> _Exercise instructions_
Reproduce the data word for word, starting at its first line and ending with the line that contains "Gap (348, 20)", both included.

──────

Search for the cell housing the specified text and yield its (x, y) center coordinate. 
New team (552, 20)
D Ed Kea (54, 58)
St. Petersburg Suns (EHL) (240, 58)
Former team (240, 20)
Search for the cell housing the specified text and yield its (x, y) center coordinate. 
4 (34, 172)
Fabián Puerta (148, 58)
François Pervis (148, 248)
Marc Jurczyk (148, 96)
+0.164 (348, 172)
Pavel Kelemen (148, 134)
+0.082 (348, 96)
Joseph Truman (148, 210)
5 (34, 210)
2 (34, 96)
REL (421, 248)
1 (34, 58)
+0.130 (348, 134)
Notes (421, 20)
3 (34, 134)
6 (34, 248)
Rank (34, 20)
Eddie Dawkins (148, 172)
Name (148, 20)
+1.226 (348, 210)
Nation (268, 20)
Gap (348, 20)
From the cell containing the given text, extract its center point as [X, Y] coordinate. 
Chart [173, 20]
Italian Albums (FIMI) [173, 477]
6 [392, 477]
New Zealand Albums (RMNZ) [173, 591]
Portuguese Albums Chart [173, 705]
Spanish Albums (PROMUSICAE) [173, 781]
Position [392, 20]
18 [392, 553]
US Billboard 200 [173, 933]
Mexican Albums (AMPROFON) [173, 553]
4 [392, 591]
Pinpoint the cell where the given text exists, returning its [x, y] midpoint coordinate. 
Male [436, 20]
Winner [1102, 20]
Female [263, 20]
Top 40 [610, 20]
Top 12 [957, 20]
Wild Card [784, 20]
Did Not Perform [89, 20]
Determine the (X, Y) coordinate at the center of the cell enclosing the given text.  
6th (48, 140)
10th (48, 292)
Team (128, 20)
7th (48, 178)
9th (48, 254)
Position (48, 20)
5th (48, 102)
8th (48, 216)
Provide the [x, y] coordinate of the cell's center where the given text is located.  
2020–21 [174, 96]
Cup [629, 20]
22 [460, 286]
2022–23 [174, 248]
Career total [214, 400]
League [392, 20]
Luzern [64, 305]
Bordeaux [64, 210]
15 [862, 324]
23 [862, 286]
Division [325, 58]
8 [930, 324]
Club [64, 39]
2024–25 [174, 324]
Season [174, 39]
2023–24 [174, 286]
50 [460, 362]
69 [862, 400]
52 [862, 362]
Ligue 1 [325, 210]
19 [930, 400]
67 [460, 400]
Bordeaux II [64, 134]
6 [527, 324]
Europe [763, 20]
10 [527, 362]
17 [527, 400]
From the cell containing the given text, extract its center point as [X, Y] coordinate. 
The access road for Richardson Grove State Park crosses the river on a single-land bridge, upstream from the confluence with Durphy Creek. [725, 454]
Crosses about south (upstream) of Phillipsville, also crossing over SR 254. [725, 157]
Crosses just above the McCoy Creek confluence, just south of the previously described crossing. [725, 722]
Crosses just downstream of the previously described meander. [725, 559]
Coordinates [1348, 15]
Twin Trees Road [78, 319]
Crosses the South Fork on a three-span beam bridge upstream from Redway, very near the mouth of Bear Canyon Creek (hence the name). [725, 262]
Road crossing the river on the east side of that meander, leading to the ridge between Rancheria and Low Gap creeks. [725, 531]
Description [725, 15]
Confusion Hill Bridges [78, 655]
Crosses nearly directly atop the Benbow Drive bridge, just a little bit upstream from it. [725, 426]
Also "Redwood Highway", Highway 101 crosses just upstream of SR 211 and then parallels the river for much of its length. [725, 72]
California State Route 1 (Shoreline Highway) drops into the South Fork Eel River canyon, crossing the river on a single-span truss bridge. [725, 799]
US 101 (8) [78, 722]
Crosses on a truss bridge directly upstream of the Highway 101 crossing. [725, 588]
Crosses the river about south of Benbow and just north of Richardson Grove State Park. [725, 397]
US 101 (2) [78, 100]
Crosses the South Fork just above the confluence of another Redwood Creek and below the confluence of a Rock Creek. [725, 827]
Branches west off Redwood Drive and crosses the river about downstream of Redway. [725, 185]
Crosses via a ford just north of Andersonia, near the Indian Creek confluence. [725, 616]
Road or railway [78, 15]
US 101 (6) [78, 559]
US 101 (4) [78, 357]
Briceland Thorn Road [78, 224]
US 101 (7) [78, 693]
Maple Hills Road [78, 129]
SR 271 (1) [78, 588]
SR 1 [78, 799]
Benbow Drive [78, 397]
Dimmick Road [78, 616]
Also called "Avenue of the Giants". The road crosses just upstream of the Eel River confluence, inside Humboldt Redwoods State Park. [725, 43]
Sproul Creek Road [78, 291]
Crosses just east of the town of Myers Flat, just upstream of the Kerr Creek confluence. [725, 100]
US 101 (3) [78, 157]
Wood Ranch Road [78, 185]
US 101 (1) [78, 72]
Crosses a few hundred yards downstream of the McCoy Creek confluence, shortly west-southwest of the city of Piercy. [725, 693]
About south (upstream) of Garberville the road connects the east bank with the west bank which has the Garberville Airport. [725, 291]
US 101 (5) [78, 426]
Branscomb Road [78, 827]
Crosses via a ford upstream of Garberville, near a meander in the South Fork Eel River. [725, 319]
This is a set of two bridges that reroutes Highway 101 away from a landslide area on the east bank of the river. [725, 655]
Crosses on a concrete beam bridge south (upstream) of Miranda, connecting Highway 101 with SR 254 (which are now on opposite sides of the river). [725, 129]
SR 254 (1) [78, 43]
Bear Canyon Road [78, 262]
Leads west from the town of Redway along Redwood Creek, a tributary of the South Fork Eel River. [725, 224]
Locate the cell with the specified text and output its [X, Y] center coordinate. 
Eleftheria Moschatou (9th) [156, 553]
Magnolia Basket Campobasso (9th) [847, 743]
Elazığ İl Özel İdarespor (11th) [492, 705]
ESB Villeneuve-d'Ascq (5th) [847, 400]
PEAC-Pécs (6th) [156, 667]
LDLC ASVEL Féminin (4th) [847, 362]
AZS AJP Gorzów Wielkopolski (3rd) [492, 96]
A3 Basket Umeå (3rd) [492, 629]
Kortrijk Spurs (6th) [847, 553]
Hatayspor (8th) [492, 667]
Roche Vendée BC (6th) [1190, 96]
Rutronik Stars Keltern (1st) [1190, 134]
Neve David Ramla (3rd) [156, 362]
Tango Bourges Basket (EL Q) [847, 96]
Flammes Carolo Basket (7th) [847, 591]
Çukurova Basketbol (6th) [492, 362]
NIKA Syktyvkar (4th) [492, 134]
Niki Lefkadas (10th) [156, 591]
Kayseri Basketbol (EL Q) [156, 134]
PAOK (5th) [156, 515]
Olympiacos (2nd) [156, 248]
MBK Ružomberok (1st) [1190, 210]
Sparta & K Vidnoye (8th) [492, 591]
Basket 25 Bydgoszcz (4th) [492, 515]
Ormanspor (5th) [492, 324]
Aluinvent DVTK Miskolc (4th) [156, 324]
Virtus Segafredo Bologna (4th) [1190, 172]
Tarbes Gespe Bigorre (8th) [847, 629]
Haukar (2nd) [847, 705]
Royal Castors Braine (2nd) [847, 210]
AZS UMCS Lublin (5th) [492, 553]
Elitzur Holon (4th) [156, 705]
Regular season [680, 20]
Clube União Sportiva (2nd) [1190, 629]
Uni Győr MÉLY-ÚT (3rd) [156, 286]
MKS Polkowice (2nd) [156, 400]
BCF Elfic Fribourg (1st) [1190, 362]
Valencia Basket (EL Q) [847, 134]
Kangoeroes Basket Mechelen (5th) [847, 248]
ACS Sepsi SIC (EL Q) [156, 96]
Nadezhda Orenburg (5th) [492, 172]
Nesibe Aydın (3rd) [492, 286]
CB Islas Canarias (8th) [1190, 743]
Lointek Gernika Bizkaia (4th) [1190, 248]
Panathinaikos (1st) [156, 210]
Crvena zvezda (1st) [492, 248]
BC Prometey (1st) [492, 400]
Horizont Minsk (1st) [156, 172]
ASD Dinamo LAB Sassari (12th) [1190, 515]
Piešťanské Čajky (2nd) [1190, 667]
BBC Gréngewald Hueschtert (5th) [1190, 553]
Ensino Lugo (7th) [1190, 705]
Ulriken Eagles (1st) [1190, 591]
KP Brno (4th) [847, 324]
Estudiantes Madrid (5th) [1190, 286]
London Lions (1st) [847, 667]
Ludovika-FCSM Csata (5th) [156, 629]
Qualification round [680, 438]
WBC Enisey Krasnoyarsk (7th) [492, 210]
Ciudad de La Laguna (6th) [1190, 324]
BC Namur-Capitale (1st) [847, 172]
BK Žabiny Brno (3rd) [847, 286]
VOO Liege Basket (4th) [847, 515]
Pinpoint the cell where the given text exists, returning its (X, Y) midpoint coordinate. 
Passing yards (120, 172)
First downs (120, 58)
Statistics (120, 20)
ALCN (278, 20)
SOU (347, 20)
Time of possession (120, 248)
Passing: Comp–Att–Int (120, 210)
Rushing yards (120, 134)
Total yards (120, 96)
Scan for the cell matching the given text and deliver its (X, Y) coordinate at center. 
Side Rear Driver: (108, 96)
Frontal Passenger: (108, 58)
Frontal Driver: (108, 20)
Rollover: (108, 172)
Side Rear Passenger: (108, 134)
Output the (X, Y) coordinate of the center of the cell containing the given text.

──────

> _Written response_
Search for the cell housing the specified text and yield its (x, y) center coordinate. 
New team (552, 20)
D Ed Kea (54, 58)
St. Petersburg Suns (EHL) (240, 58)
Former team (240, 20)
Search for the cell housing the specified text and yield its (x, y) center coordinate. 
4 (34, 172)
Fabián Puerta (148, 58)
François Pervis (148, 248)
Marc Jurczyk (148, 96)
+0.164 (348, 172)
Pavel Kelemen (148, 134)
+0.082 (348, 96)
Joseph Truman (148, 210)
5 (34, 210)
2 (34, 96)
REL (421, 248)
1 (34, 58)
+0.130 (348, 134)
Notes (421, 20)
3 (34, 134)
6 (34, 248)
Rank (34, 20)
Eddie Dawkins (148, 172)
Name (148, 20)
+1.226 (348, 210)
Nation (268, 20)
Gap (348, 20)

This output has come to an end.